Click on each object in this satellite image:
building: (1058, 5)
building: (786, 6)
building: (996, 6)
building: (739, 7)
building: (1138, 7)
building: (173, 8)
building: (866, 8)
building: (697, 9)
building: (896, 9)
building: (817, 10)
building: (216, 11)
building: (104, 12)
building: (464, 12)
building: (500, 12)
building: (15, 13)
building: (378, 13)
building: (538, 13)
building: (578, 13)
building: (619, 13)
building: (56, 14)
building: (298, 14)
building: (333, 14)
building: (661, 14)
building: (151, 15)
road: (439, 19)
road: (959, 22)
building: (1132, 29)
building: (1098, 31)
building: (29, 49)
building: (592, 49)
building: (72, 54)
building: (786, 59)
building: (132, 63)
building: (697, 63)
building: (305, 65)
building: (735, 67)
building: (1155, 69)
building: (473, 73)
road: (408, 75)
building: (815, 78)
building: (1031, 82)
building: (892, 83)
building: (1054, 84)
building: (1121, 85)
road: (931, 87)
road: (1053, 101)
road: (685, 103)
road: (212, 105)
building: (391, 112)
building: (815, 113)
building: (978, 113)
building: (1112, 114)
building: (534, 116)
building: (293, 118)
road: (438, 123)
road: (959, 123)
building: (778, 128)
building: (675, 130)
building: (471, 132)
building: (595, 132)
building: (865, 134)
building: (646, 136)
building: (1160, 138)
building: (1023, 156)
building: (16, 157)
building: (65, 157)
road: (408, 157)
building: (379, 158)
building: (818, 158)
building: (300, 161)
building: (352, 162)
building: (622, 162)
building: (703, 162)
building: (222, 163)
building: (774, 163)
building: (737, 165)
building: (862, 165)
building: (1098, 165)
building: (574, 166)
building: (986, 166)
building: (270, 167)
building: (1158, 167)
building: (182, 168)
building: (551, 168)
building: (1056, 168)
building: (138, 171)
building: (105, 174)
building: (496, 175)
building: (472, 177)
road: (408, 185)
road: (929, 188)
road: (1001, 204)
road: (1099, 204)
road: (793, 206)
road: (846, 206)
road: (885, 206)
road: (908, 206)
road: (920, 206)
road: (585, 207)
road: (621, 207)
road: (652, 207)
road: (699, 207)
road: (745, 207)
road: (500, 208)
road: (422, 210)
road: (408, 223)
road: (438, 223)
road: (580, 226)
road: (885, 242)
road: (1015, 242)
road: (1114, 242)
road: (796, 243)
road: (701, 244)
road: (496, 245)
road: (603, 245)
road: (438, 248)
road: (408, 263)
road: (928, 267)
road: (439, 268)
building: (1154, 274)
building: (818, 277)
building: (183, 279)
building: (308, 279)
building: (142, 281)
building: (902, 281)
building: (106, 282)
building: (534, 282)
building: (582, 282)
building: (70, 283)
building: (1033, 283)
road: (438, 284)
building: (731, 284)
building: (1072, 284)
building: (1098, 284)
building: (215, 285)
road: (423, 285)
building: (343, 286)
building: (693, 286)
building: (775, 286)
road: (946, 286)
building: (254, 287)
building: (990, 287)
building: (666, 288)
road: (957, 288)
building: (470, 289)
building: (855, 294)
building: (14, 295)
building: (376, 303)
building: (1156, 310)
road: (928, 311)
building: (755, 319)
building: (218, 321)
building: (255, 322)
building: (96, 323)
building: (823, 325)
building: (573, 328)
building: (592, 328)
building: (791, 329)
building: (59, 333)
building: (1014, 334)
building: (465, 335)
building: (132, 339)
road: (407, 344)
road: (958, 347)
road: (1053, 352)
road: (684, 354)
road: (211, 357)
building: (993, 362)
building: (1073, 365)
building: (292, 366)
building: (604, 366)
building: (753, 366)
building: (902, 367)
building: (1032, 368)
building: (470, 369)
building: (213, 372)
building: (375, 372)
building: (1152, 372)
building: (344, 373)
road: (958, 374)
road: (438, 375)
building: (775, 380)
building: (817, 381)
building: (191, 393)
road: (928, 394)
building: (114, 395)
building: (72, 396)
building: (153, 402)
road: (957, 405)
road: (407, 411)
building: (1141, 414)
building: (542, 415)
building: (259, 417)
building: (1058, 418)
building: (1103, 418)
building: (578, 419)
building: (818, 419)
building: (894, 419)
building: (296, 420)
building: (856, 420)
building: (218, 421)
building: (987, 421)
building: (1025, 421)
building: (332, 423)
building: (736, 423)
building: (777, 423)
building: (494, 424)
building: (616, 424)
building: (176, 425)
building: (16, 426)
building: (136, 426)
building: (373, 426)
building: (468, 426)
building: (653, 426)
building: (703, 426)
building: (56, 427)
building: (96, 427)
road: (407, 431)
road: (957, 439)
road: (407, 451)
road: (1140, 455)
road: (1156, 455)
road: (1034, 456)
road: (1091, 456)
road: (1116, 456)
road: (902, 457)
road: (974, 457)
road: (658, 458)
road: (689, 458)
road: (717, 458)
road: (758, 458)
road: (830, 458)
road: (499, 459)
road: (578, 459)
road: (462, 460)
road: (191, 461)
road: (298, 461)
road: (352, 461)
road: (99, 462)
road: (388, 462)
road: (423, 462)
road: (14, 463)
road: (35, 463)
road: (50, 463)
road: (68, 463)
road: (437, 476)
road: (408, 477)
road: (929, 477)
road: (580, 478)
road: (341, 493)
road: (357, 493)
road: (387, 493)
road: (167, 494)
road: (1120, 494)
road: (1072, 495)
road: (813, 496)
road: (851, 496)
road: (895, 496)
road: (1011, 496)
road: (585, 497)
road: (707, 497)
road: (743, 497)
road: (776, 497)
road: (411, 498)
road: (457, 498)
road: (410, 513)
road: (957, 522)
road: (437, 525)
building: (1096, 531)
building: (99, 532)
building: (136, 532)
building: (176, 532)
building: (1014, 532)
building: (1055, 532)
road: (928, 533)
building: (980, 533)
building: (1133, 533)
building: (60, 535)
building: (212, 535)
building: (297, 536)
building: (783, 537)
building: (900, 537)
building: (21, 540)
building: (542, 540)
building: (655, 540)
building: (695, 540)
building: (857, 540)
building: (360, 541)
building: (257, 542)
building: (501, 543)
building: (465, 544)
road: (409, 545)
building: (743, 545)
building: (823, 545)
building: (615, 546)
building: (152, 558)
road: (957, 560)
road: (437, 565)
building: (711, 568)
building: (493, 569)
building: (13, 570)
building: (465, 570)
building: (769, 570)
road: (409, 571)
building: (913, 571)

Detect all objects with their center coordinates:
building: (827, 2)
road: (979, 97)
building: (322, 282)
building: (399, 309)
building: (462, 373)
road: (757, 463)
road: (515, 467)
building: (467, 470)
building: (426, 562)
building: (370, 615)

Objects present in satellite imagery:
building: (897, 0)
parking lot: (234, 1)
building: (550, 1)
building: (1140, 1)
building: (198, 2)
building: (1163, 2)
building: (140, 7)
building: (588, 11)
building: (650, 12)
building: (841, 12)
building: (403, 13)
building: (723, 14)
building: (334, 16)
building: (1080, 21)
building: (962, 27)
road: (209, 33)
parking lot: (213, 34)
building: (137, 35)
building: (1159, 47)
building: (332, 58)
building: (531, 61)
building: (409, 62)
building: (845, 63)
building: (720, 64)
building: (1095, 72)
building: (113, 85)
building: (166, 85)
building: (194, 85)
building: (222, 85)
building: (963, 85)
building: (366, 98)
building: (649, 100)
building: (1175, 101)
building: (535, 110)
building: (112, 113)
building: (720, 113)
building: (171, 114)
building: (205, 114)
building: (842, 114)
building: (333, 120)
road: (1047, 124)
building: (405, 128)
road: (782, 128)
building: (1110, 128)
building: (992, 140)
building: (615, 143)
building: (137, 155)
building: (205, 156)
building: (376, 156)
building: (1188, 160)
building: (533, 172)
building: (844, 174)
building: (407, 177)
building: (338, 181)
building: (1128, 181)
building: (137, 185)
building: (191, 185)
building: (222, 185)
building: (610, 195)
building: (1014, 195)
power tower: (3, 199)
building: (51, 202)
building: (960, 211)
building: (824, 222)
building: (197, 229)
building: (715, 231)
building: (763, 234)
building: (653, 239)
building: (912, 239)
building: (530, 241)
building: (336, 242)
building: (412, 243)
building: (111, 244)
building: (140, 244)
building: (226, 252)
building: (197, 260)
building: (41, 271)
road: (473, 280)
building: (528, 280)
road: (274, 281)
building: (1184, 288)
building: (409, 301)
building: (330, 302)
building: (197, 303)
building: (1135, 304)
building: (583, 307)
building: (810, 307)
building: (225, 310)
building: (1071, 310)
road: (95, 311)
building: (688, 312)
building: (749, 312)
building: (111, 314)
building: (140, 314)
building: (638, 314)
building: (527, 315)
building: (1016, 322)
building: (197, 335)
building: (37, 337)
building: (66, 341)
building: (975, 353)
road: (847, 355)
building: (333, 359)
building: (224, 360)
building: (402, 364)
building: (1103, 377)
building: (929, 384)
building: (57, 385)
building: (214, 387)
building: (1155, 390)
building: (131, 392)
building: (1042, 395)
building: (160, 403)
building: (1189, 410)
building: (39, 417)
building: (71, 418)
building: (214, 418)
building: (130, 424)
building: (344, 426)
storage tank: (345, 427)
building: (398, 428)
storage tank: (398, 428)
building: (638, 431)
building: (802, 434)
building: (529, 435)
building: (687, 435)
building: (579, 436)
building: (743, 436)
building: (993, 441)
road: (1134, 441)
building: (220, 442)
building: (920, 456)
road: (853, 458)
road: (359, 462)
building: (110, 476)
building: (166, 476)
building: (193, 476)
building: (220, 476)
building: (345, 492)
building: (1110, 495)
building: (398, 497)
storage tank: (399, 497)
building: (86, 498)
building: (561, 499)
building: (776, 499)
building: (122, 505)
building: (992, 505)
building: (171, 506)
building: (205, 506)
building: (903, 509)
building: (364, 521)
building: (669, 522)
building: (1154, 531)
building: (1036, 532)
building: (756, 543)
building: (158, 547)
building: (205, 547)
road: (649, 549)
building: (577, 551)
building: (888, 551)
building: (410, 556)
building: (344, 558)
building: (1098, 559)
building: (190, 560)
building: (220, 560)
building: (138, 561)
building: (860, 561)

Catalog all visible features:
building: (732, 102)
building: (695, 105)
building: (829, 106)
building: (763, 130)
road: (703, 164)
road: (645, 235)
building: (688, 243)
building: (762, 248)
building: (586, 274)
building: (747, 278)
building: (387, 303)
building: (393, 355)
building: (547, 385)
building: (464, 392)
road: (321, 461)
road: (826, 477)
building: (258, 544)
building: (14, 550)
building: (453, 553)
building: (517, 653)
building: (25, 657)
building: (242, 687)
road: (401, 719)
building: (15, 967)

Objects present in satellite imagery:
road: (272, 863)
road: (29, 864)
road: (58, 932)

= = = = = = =

(Assignment):
List, from the entries above, every line in which the word "tank" shows up.

(Answer for this exercise):
storage tank: (345, 427)
storage tank: (398, 428)
storage tank: (399, 497)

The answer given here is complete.